Write out all the entries word for word, but skip any images.

- - -

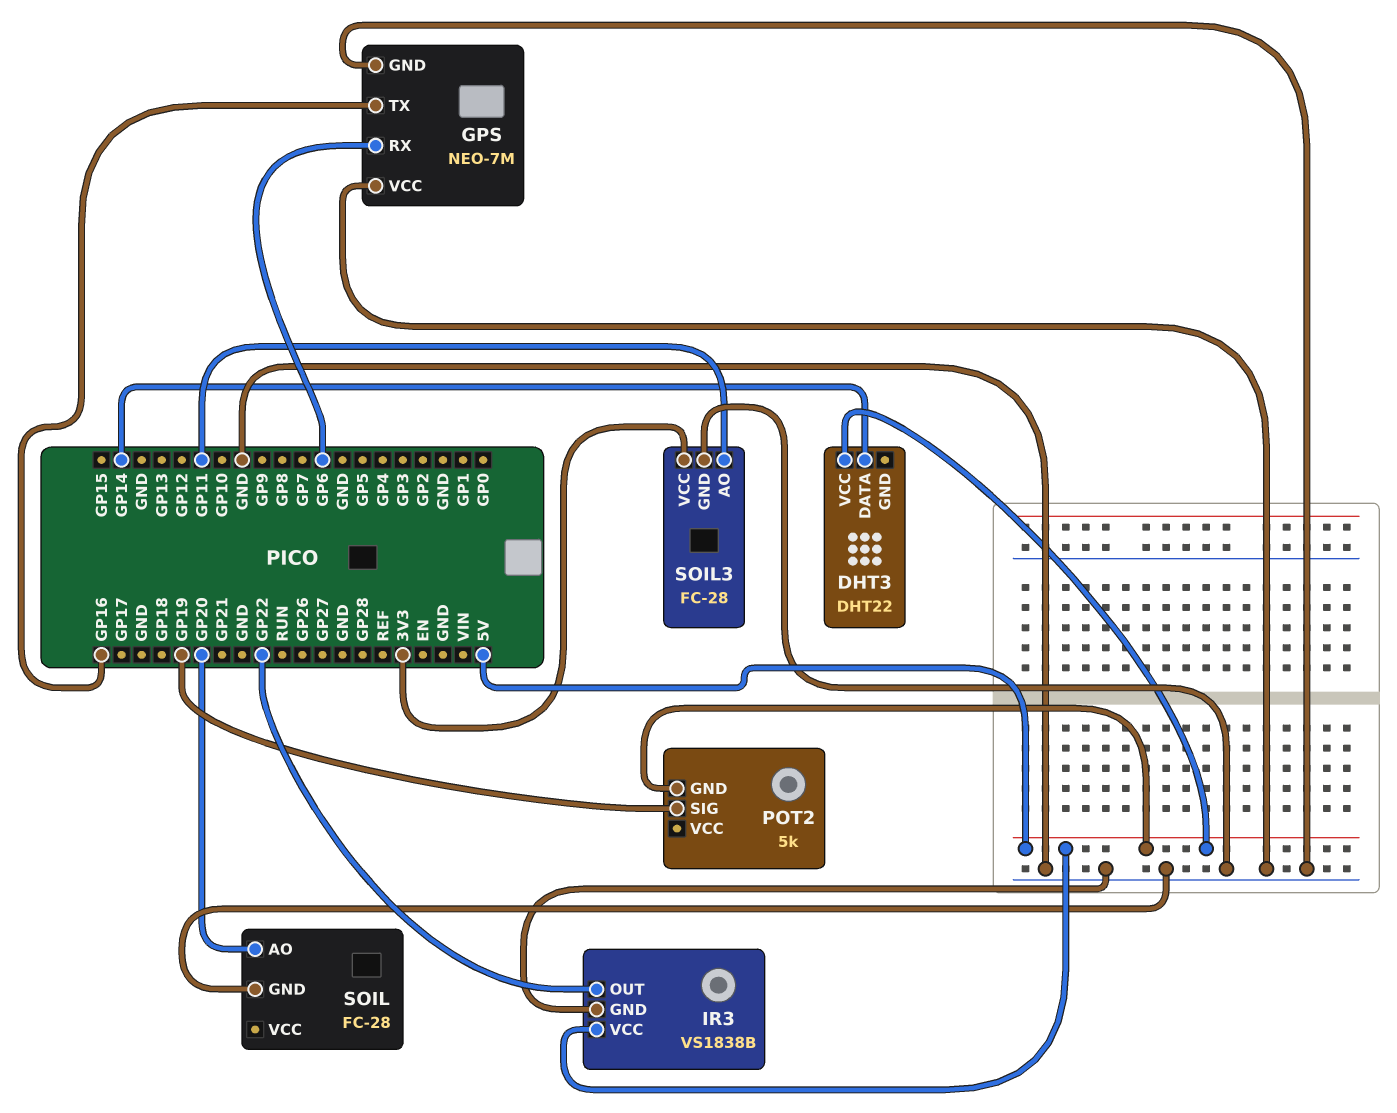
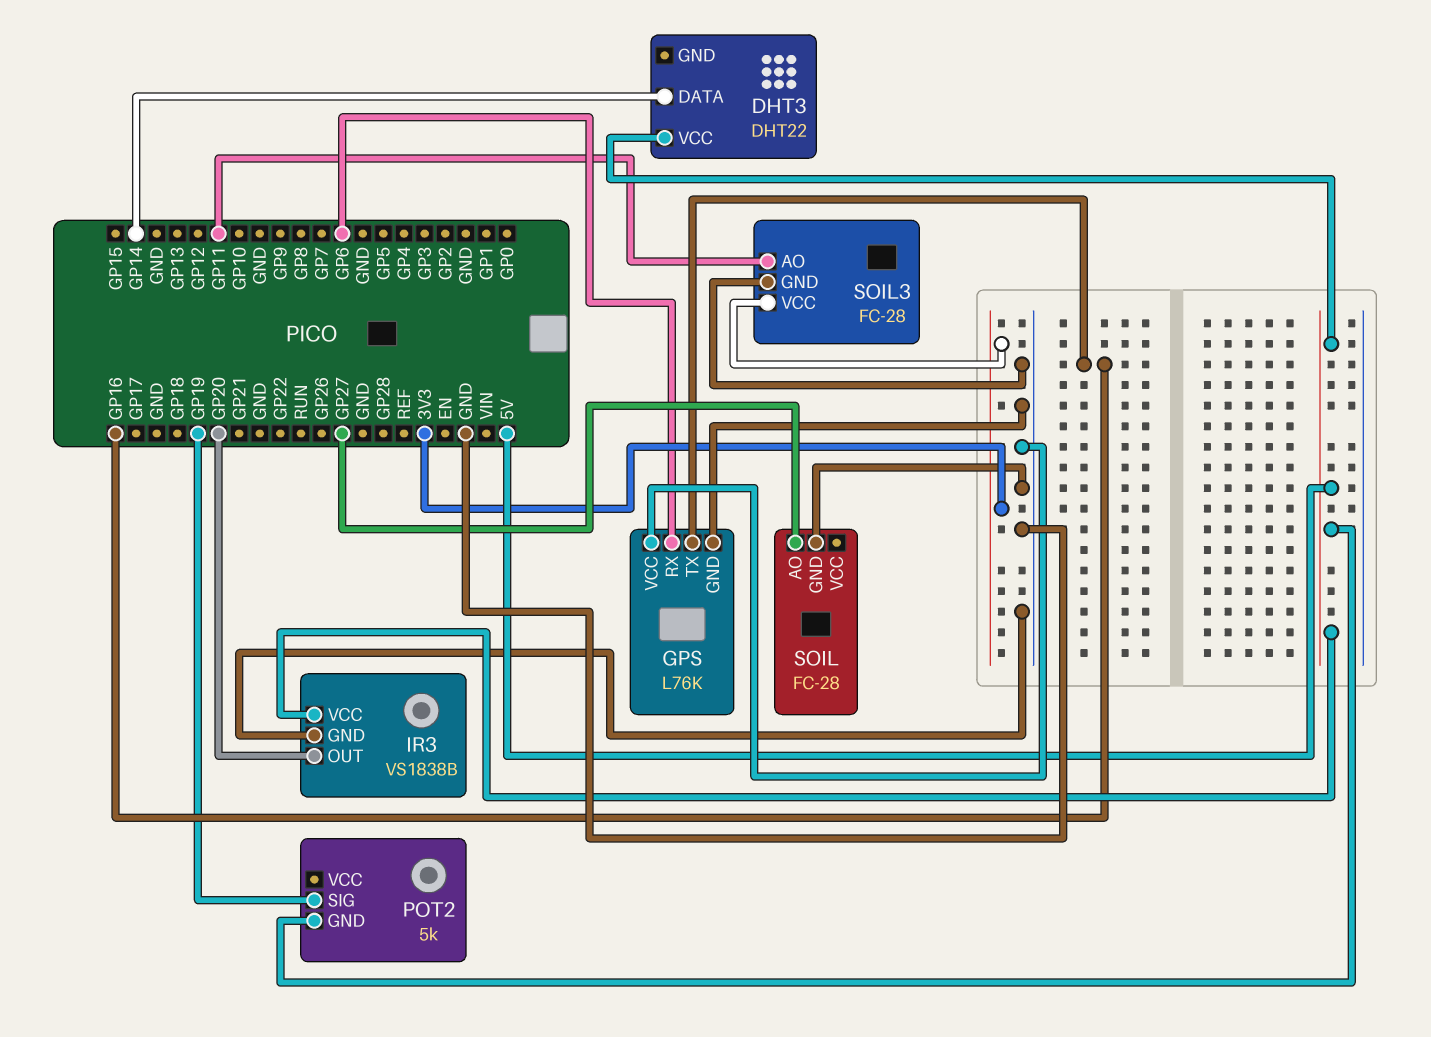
GPS: NEO-7M -> L76K
IR3 pin OUT: GP22 -> GP20
SOIL pin AO: GP20 -> GP27

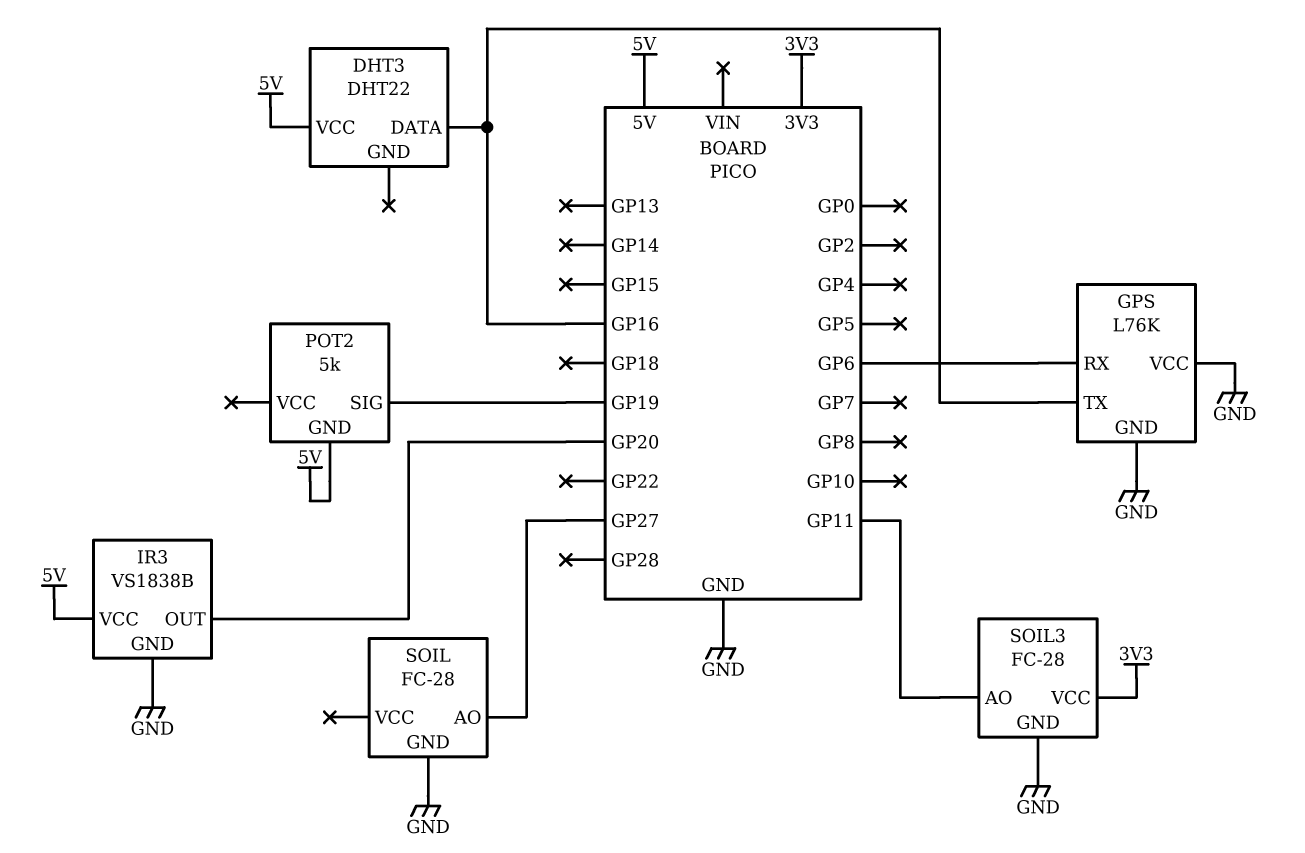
DHT3 pin DATA: GP14 -> GP16

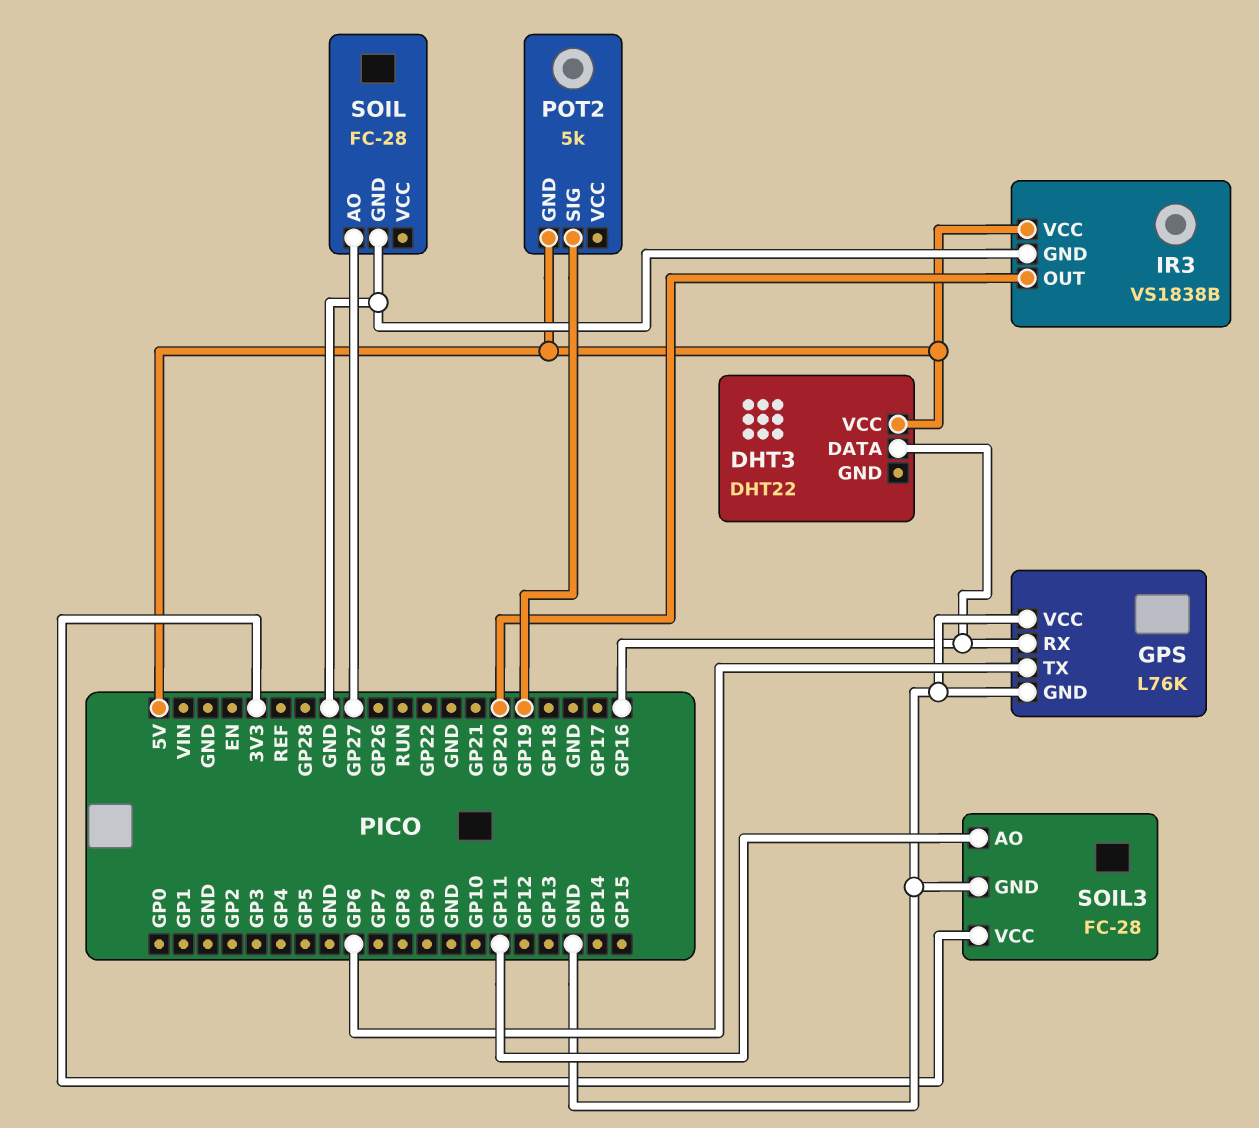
GPS pin RX: GP6 -> GP16
GPS pin TX: GP16 -> GP6

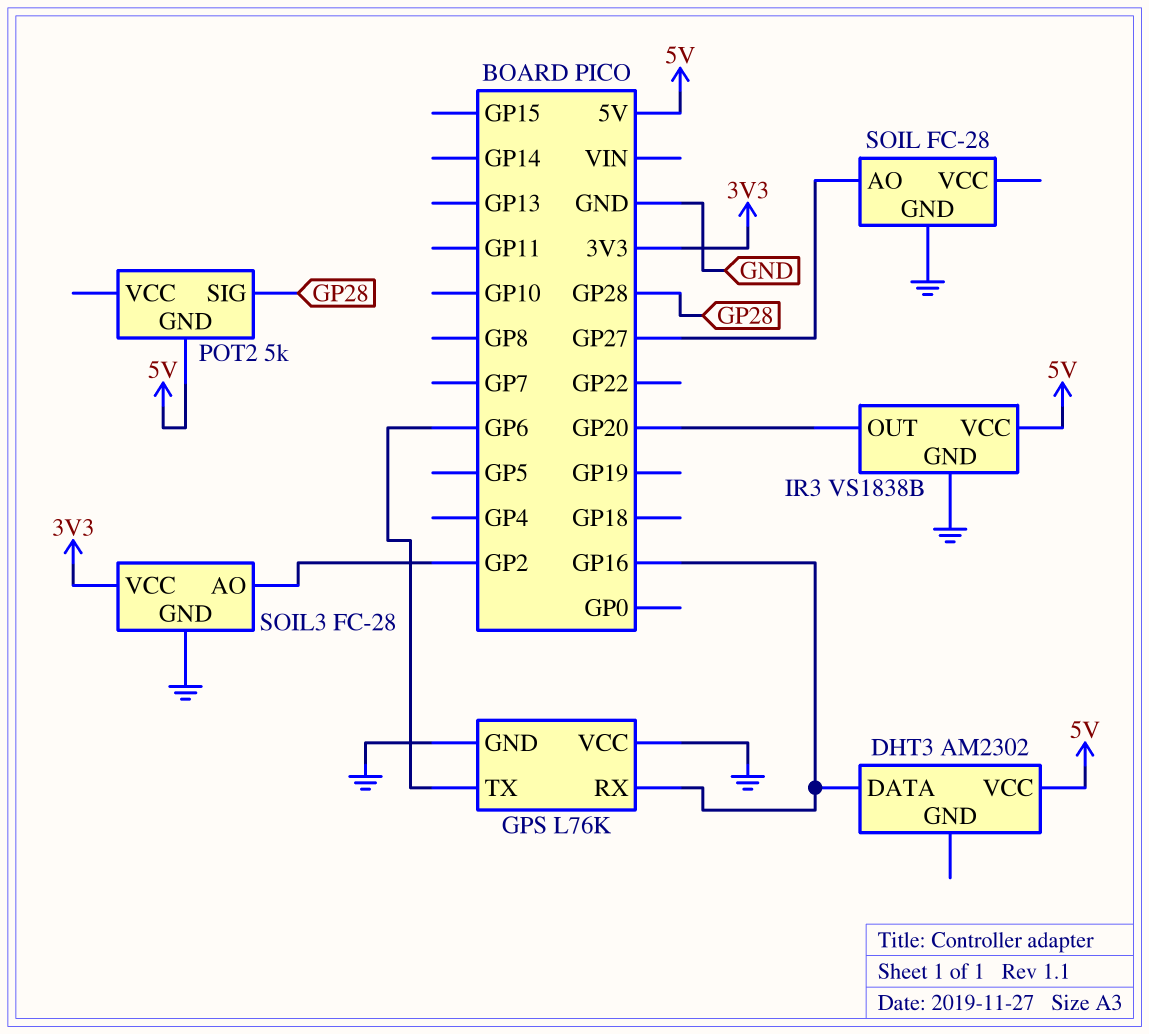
DHT3: DHT22 -> AM2302
POT2 pin SIG: GP19 -> GP28
SOIL3 pin AO: GP11 -> GP2

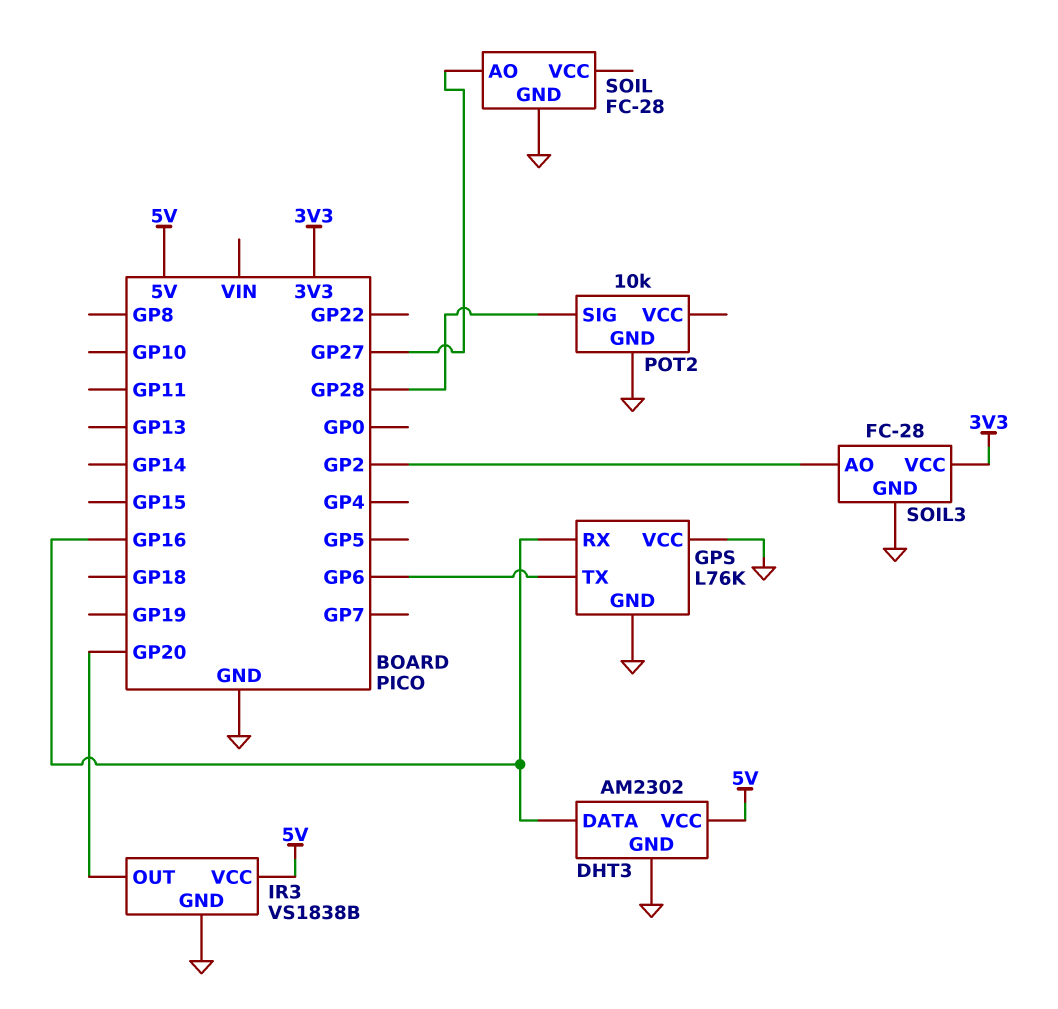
DHT3 pin GND: none -> GND
POT2: 5k -> 10k
POT2 pin GND: 5V -> GND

- - -

* Answer to the problem:
GPS: NEO-7M -> L76K
IR3 pin OUT: GP22 -> GP20
SOIL pin AO: GP20 -> GP27

DHT3 pin DATA: GP14 -> GP16

GPS pin RX: GP6 -> GP16
GPS pin TX: GP16 -> GP6

DHT3: DHT22 -> AM2302
POT2 pin SIG: GP19 -> GP28
SOIL3 pin AO: GP11 -> GP2

DHT3 pin GND: none -> GND
POT2: 5k -> 10k
POT2 pin GND: 5V -> GND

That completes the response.